Exercise data:
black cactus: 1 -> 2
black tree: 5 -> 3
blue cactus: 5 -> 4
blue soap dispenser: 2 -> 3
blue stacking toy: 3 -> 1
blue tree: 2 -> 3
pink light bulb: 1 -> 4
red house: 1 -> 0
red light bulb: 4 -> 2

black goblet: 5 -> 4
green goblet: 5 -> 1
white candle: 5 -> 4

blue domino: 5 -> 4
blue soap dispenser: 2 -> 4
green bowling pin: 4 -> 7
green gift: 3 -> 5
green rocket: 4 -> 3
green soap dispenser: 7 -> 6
* * *
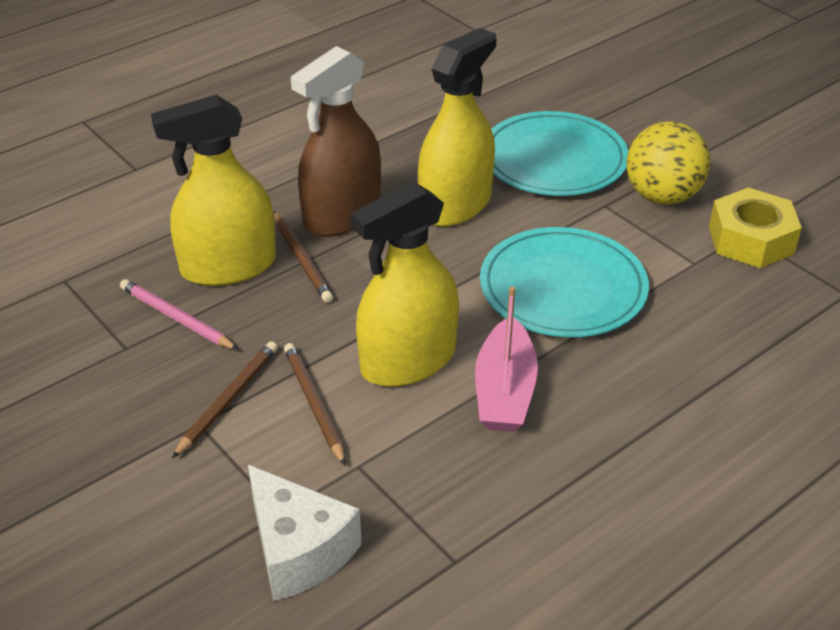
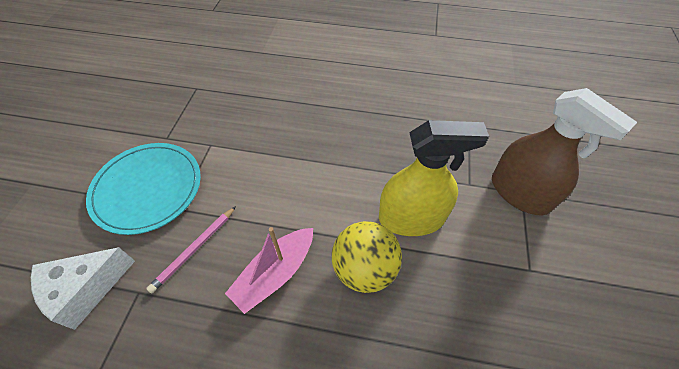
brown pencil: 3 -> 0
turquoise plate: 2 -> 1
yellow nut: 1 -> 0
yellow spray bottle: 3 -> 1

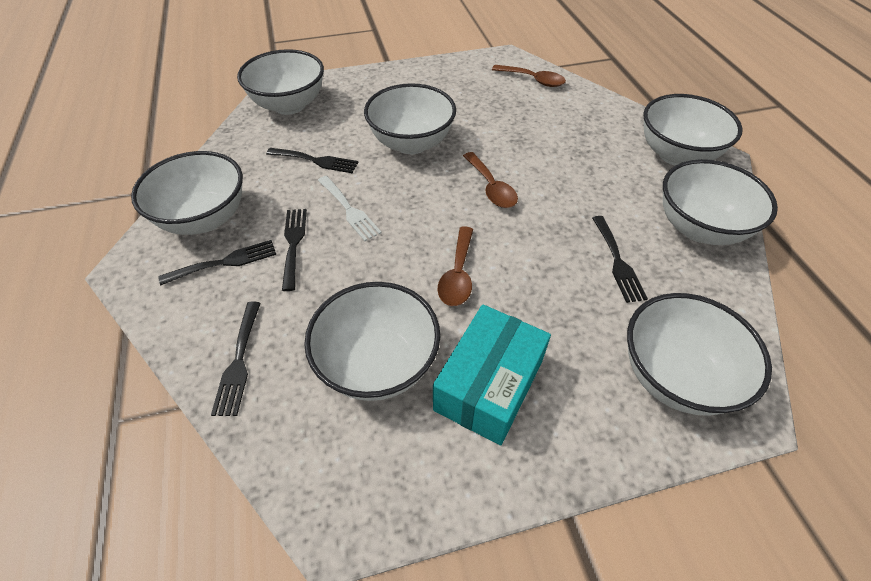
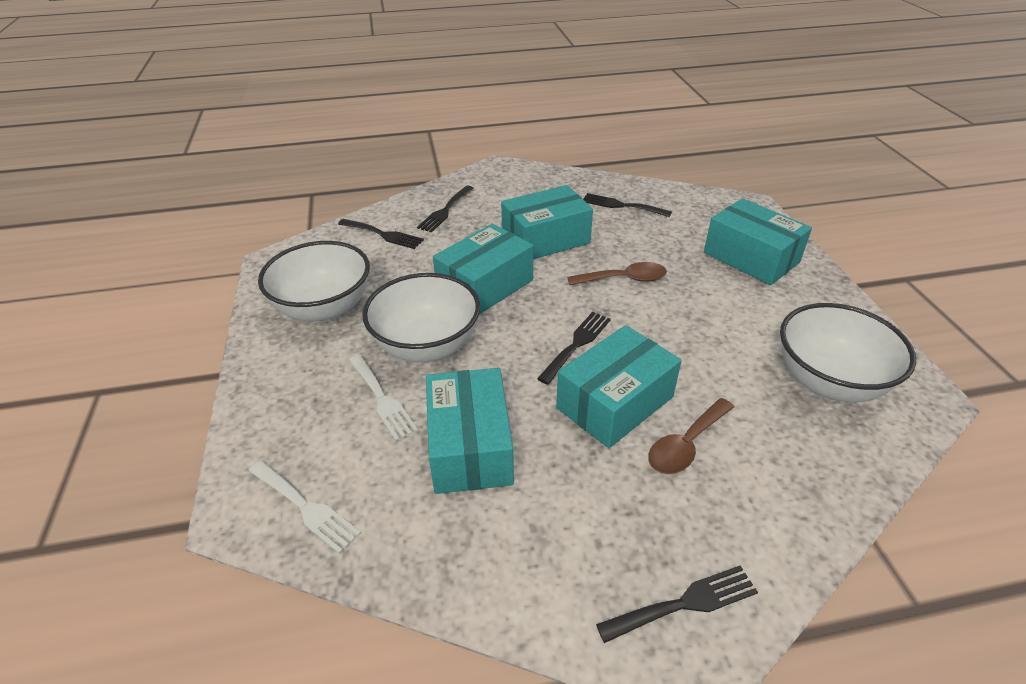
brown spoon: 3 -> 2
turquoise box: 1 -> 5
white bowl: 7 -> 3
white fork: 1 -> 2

Description of the task:
From the records above, repeat exactly the lines from the one with "green bowling pin: 4 -> 7" through the one with "green soap dispenser: 7 -> 6", both included.

Answer for this exercise:
green bowling pin: 4 -> 7
green gift: 3 -> 5
green rocket: 4 -> 3
green soap dispenser: 7 -> 6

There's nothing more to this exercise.